# Saved data entries
_ _ _ _ _ _ _
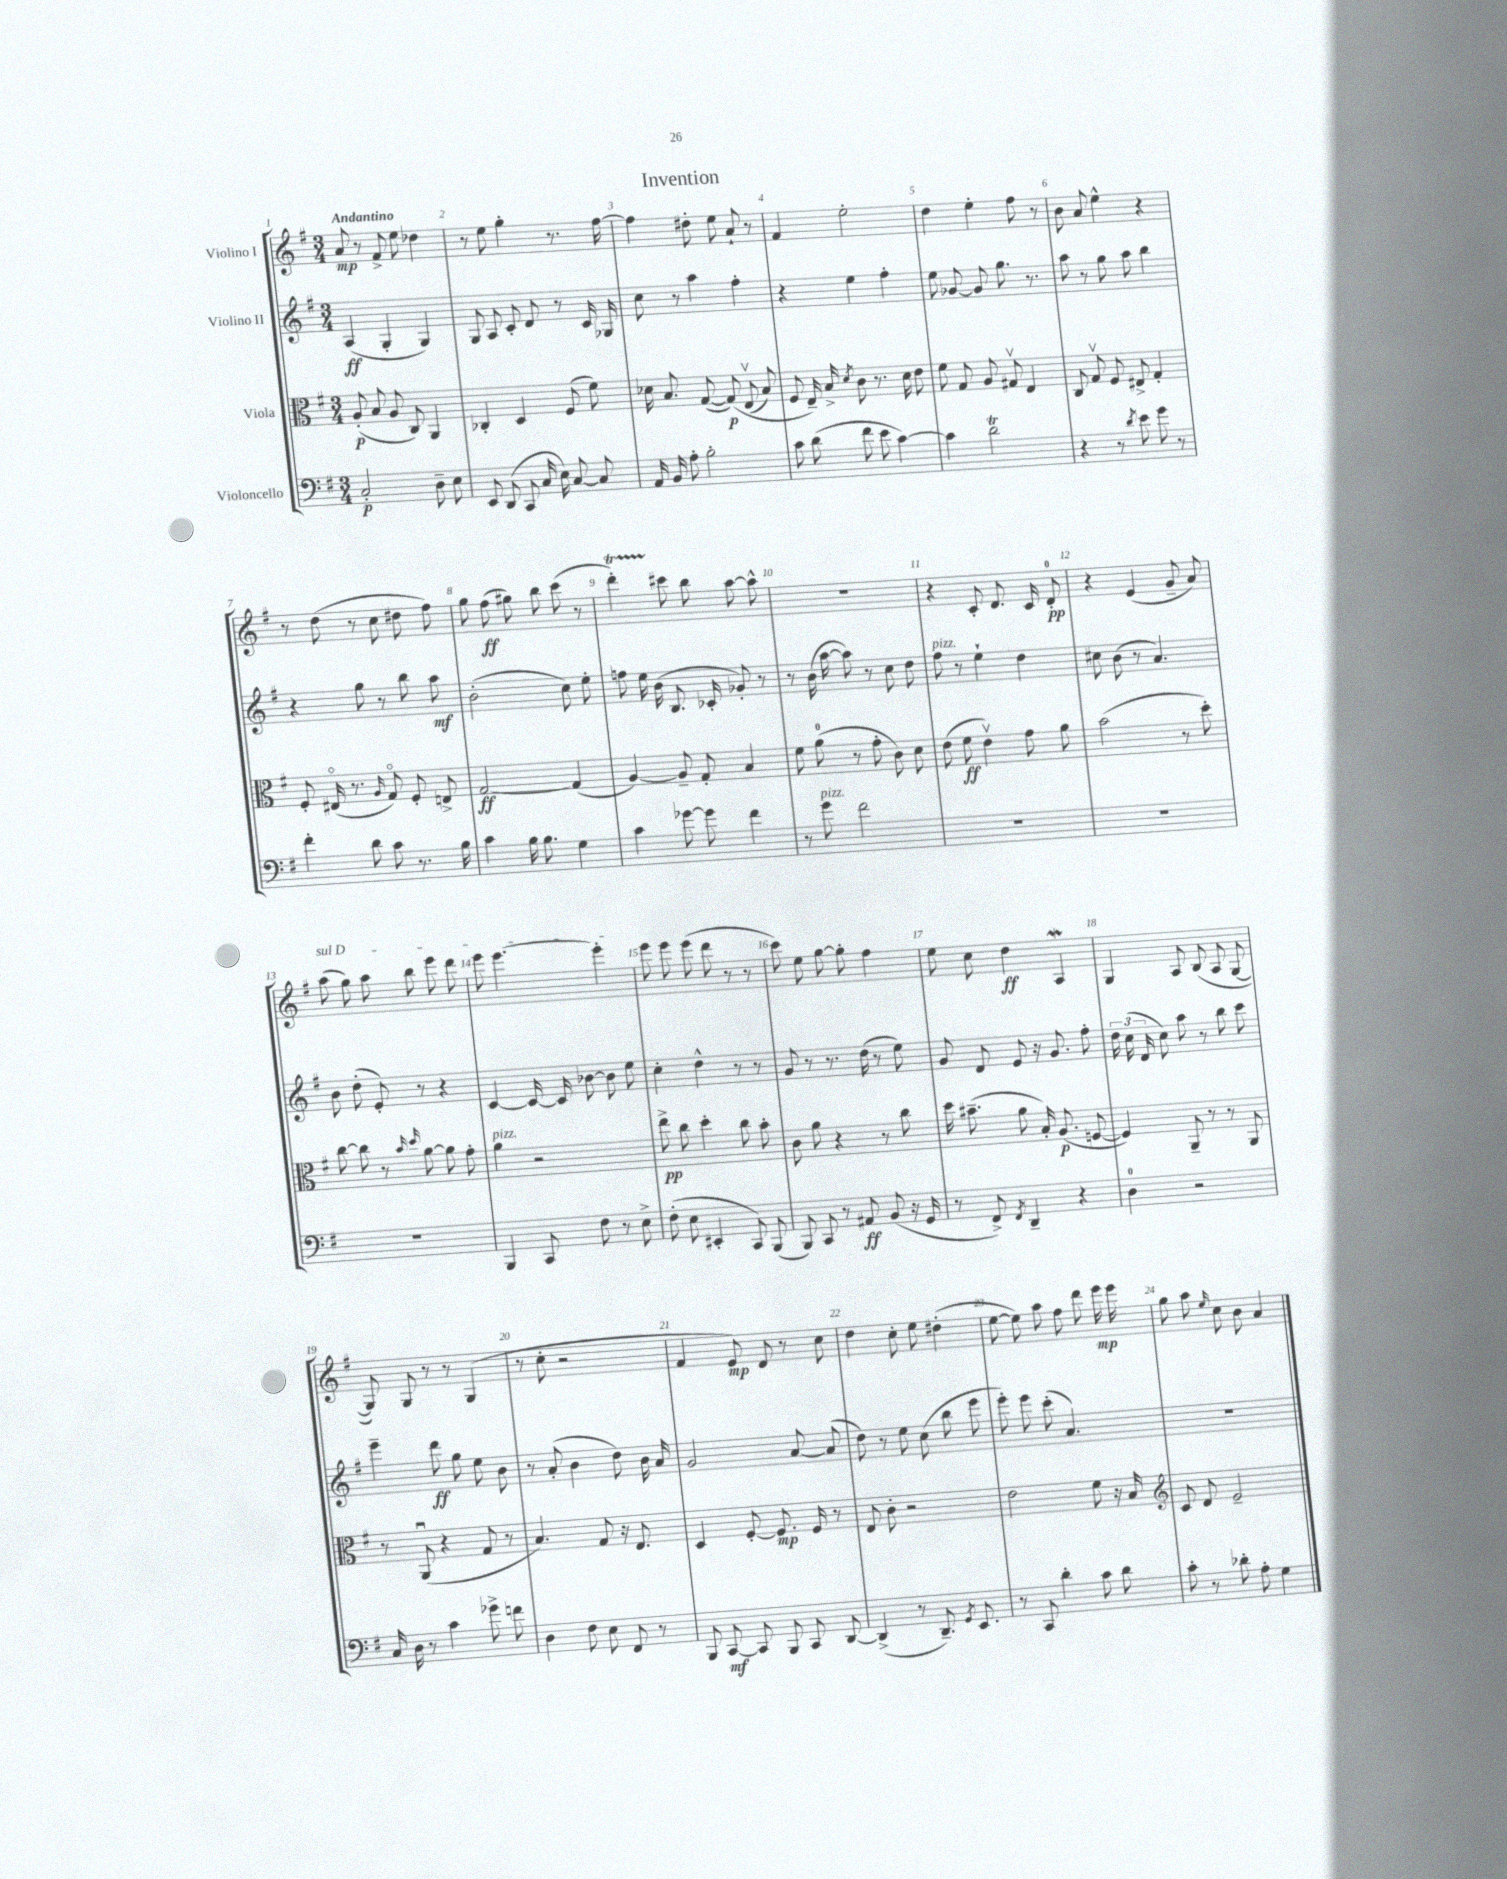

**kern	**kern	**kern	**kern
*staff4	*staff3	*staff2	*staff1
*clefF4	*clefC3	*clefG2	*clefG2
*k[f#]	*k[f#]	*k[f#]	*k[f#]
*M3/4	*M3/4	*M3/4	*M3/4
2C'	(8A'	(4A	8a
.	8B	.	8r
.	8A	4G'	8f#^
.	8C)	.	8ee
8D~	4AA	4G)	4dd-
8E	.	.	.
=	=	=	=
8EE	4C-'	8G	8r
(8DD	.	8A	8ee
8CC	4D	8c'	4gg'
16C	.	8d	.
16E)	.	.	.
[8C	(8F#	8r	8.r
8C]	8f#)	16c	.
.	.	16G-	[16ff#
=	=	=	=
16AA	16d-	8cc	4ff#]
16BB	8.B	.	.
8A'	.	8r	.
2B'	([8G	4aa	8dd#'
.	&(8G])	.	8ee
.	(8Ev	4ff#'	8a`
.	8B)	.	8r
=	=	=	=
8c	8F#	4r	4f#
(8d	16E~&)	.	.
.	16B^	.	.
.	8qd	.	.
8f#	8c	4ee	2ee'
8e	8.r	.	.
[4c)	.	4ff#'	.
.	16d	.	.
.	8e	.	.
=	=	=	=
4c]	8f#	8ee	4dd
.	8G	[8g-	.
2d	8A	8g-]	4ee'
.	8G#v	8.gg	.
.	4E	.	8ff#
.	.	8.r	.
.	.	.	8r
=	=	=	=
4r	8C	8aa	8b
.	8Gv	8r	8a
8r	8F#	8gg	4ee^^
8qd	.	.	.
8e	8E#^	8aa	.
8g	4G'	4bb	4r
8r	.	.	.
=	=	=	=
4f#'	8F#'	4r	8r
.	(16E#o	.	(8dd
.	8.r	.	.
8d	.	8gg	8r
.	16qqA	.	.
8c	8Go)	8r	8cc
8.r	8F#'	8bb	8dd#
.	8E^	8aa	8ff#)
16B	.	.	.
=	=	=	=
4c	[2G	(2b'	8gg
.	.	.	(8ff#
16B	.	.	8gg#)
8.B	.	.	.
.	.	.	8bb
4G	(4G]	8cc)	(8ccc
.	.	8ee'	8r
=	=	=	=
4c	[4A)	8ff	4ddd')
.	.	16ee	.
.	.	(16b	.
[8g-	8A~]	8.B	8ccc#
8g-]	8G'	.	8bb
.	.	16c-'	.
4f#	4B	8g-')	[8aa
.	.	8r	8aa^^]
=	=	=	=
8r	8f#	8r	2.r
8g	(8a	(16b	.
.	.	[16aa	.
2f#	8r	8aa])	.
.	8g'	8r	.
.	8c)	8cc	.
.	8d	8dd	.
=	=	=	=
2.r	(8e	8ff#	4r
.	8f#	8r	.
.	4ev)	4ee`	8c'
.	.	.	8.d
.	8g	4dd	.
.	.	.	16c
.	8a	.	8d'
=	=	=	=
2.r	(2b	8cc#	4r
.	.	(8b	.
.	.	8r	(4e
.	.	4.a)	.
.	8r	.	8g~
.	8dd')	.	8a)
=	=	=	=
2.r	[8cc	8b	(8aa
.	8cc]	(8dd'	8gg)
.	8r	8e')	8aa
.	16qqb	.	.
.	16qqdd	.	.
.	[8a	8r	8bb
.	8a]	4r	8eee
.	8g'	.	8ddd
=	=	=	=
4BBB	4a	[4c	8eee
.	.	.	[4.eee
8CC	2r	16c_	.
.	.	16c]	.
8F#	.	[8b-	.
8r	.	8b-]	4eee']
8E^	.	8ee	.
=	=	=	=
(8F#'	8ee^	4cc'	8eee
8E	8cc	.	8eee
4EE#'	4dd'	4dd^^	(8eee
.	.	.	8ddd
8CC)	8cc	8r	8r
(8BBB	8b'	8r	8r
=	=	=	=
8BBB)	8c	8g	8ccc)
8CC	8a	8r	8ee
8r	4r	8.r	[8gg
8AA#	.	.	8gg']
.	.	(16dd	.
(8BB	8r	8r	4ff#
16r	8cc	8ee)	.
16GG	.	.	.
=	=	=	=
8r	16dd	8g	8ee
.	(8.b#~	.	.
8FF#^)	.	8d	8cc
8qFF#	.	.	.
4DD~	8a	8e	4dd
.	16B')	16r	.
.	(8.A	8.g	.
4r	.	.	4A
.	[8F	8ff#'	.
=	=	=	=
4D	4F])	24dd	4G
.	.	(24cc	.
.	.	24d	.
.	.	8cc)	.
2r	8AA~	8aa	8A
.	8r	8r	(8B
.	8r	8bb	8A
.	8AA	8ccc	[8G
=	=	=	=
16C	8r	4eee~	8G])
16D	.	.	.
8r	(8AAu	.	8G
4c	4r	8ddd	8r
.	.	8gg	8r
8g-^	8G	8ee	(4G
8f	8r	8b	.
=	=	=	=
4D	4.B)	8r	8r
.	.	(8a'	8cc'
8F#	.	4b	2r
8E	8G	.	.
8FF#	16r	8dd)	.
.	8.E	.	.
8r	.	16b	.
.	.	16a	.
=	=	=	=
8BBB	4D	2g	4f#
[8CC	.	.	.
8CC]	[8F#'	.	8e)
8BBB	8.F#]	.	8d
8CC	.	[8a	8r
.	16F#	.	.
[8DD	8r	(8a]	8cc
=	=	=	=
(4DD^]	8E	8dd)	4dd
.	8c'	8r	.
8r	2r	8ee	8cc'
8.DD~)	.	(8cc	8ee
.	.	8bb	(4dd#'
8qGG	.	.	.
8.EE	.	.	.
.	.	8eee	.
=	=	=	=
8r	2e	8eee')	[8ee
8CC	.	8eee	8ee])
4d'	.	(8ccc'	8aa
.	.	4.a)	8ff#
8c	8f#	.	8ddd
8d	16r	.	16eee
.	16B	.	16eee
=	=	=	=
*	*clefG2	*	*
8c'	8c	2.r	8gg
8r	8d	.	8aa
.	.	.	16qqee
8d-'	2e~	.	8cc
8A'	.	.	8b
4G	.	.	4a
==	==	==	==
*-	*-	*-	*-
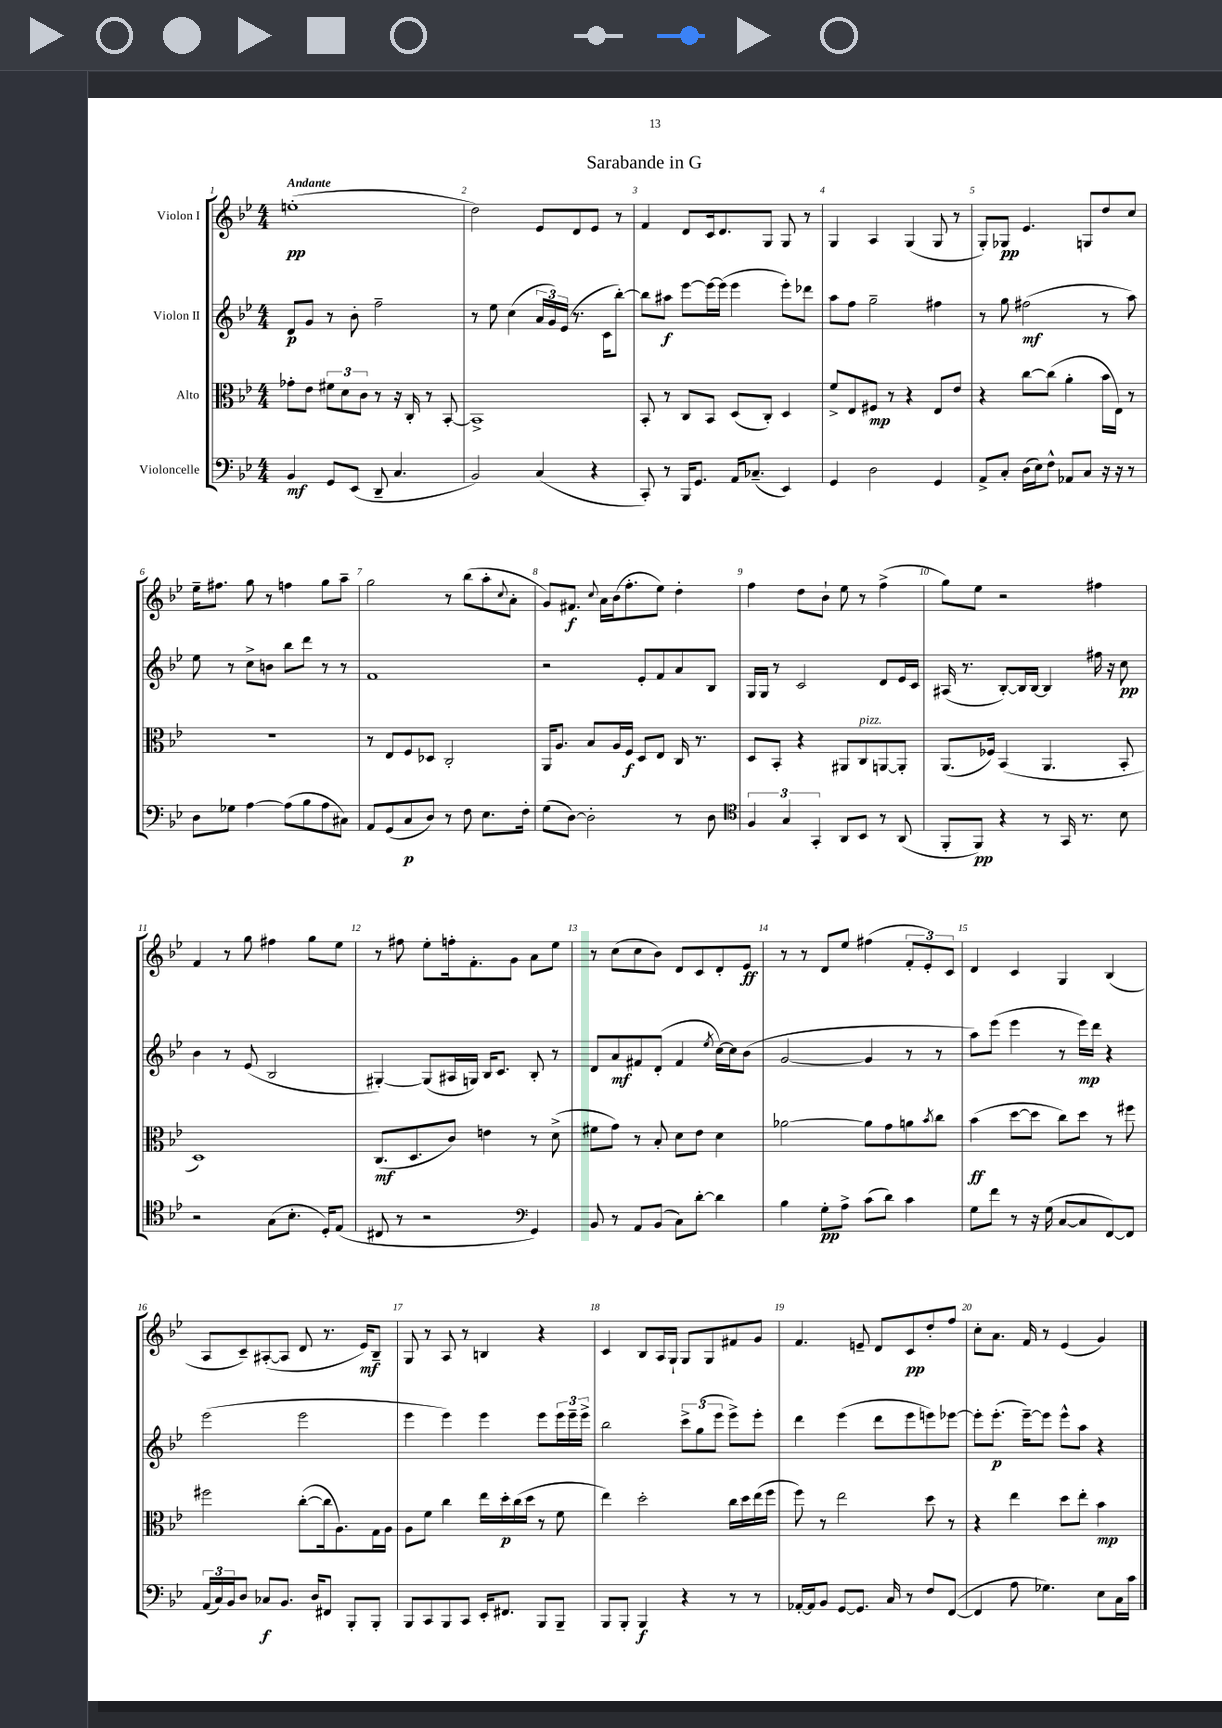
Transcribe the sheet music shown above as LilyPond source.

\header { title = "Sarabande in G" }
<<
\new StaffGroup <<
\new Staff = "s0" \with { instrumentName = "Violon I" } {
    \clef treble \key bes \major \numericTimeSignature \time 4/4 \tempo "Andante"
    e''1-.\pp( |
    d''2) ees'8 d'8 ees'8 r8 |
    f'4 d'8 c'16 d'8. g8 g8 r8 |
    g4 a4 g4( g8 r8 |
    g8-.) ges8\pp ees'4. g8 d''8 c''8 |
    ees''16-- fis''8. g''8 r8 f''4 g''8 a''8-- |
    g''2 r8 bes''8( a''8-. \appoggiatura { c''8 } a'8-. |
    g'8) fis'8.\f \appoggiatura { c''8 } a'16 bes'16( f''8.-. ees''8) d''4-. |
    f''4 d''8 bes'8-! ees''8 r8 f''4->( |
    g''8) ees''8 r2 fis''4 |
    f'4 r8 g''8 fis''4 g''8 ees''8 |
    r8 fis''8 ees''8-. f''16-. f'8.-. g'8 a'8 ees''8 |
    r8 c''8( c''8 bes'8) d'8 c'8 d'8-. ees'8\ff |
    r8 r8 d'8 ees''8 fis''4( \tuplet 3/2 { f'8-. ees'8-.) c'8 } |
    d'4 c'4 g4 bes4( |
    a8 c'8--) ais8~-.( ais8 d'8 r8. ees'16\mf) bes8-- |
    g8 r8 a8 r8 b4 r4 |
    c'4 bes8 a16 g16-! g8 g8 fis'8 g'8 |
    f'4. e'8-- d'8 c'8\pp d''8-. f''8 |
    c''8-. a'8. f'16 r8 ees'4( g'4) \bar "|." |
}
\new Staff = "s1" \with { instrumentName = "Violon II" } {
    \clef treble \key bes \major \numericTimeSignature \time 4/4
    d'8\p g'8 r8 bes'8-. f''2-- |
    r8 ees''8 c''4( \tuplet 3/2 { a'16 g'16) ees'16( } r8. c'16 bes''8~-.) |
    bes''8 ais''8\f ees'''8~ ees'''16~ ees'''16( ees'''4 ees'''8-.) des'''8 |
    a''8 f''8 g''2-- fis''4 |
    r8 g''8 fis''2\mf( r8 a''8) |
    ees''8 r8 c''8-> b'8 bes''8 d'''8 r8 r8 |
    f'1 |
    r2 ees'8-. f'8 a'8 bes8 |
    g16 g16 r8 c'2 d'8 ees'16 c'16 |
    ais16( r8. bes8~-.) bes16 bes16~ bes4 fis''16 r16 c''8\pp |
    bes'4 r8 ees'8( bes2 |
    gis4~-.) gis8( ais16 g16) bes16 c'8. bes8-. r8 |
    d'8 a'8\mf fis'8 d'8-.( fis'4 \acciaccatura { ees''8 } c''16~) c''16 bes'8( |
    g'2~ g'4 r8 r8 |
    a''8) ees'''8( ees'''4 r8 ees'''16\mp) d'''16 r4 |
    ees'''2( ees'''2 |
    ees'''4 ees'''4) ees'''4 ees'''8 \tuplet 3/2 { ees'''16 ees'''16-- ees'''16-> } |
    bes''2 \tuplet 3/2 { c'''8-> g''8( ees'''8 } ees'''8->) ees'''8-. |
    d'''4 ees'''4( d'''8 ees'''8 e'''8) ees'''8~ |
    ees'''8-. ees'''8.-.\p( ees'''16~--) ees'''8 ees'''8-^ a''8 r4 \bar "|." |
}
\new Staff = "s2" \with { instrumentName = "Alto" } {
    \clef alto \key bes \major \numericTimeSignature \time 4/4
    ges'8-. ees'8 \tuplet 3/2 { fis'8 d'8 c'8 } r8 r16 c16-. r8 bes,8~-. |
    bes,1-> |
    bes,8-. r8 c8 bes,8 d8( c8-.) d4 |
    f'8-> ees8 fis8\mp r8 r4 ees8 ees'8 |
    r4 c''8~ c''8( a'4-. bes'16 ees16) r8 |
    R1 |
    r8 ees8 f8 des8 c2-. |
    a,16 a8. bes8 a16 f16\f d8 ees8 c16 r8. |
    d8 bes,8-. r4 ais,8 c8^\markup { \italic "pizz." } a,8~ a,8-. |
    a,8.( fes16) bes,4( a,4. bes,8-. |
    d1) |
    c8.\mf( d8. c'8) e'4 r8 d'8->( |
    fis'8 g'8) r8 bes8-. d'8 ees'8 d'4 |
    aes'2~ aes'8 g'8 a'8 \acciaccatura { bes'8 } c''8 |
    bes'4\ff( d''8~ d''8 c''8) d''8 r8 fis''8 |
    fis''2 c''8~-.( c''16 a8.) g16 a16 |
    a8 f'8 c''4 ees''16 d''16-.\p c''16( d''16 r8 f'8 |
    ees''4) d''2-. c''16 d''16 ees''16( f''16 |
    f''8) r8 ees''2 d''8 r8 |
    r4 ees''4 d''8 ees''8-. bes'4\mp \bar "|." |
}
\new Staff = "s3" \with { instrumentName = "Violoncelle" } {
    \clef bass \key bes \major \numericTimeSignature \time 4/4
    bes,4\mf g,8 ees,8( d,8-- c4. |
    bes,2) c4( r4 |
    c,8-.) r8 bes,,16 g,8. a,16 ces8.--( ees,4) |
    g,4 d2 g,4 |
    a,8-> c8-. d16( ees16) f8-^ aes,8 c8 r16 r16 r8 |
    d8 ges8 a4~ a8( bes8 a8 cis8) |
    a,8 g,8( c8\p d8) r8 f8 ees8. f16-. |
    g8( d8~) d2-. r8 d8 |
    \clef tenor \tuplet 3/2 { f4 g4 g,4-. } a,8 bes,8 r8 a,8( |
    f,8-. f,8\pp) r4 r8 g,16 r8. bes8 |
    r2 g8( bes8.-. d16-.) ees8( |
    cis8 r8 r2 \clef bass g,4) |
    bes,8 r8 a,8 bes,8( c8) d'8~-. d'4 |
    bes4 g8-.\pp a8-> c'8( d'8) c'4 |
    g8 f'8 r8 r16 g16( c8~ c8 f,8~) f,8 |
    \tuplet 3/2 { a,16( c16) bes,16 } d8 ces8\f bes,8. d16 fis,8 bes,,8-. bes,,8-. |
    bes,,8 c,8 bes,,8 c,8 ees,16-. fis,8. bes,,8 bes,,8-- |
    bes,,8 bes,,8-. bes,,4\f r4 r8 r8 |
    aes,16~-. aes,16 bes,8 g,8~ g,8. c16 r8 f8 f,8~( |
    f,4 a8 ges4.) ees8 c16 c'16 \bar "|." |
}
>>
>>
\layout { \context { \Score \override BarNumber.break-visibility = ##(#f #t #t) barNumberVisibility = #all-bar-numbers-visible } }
_ _ _ _ _ _ _
# TO BE DONE
Show every line of the records above that contains the string "with", treating uppercase and lowercase letters as different.

# WRITTEN ANSWER
\new Staff = "s0" \with { instrumentName = "Violon I" } {
\new Staff = "s1" \with { instrumentName = "Violon II" } {
\new Staff = "s2" \with { instrumentName = "Alto" } {
\new Staff = "s3" \with { instrumentName = "Violoncelle" } {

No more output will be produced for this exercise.